Task brief
Repeat the listing below exactly. Pictures do not belong in the copy.

Supplied data

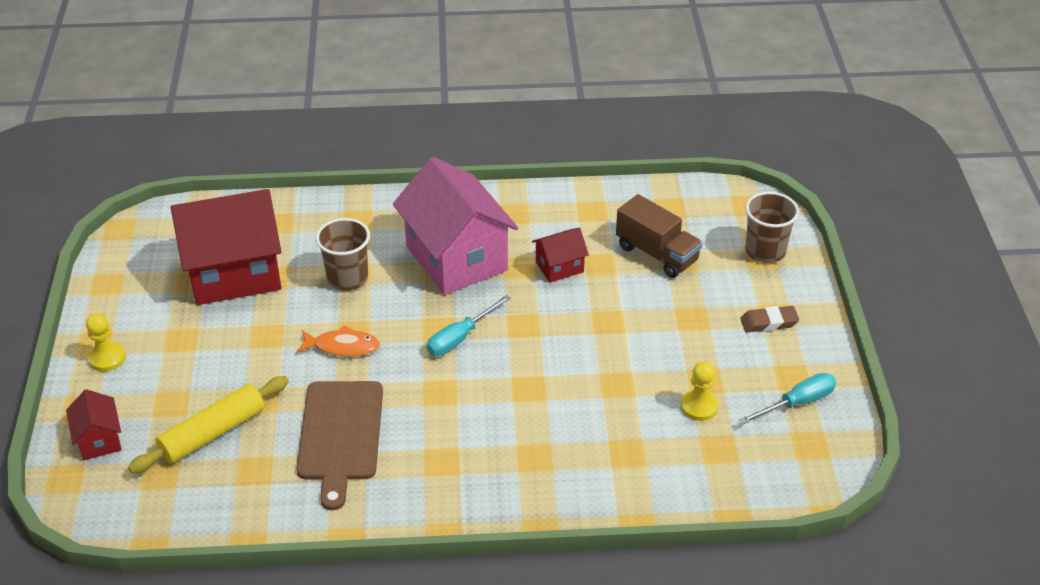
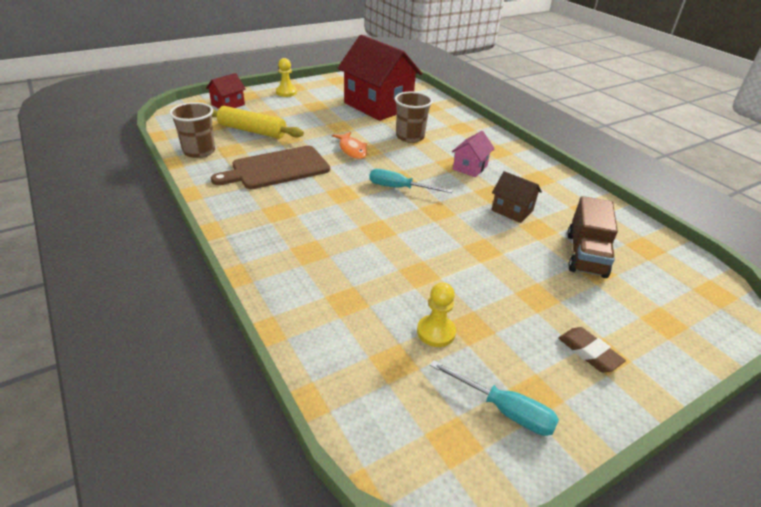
camera: 60 degrees right, 5 degrees down
(456, 258) = (470, 167): pink house -> pink house, size x0.46
(559, 267) = (512, 210): red house -> brown house
(765, 251) = (676, 322): brown cup -> brown cup (199, 151)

Completed task
camera: 60 degrees right, 5 degrees down
(456, 258) = (470, 167): pink house -> pink house, size x0.46
(559, 267) = (512, 210): red house -> brown house
(765, 251) = (676, 322): brown cup -> brown cup (199, 151)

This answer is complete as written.